■ Available data:
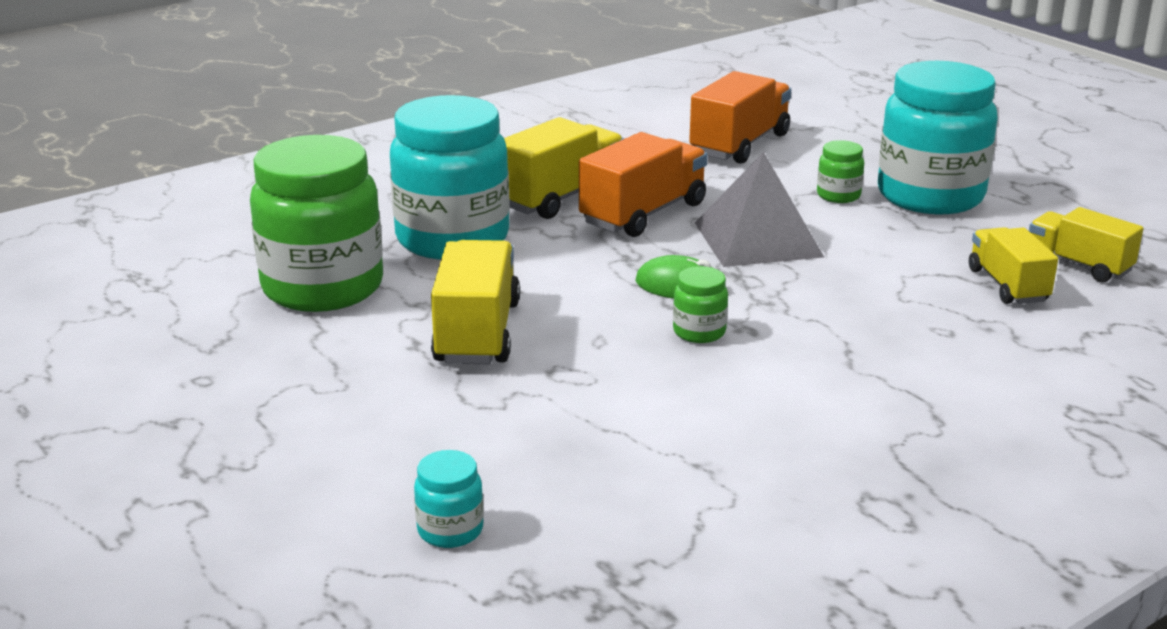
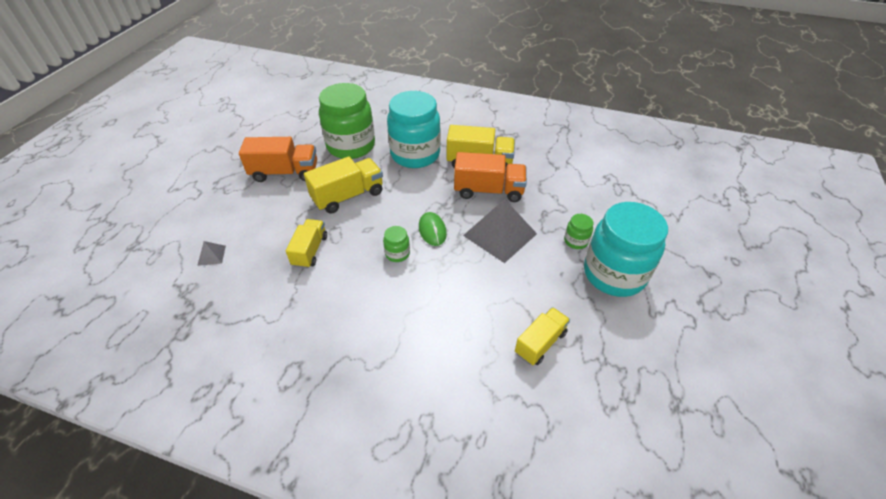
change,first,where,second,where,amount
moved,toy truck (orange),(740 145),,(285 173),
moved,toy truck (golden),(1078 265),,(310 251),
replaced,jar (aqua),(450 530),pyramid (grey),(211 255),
---
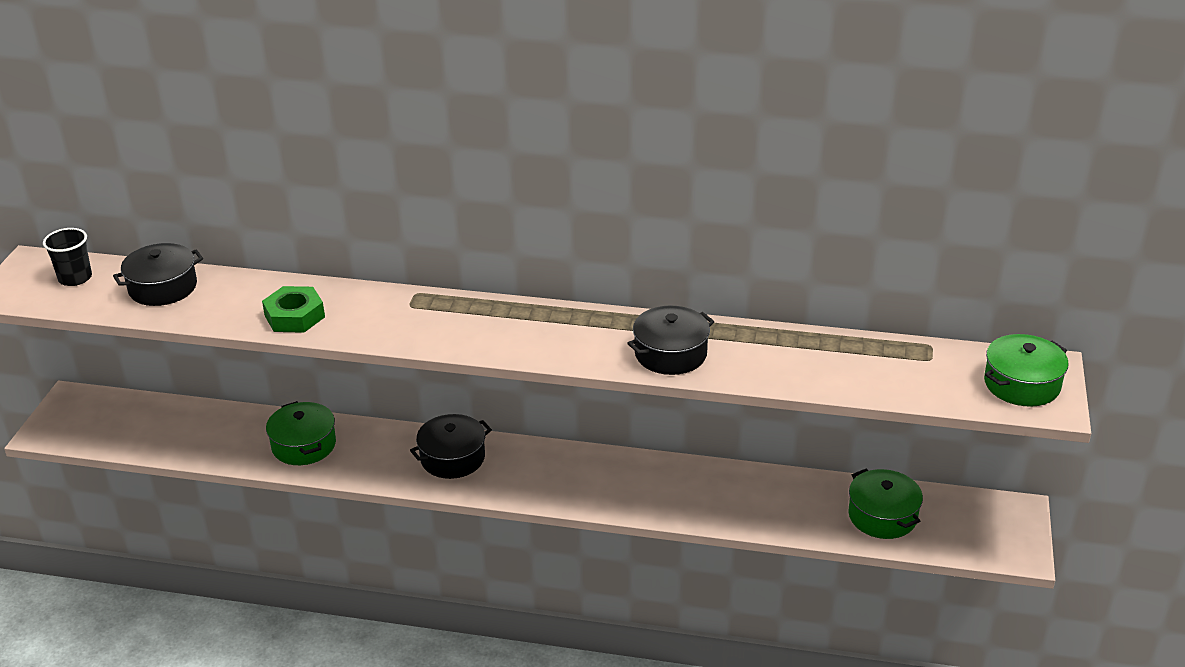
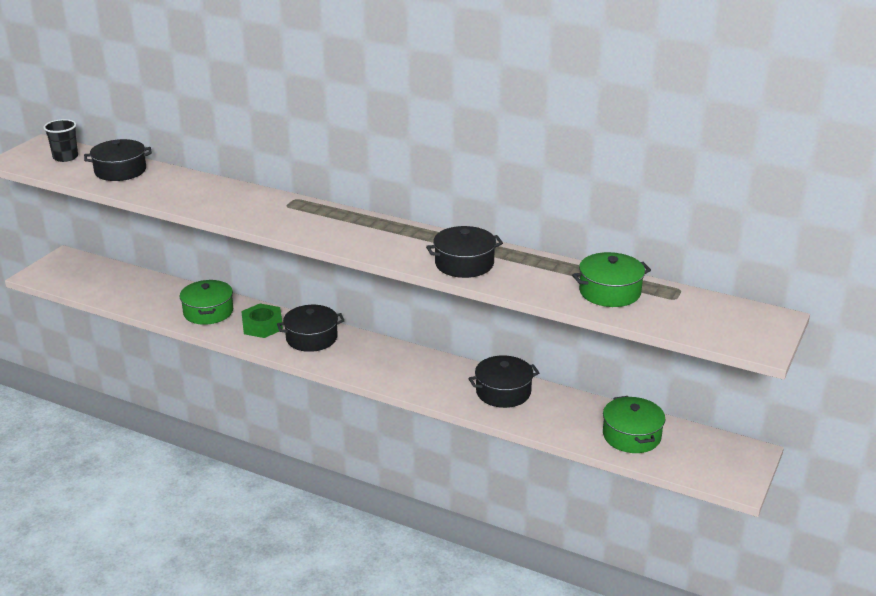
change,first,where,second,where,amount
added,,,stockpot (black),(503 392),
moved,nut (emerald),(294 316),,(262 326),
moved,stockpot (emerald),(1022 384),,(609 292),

■ Prompt: The answer must be one number, the count of lines above that hold the word "moved".

■ Answer to this exercise: 4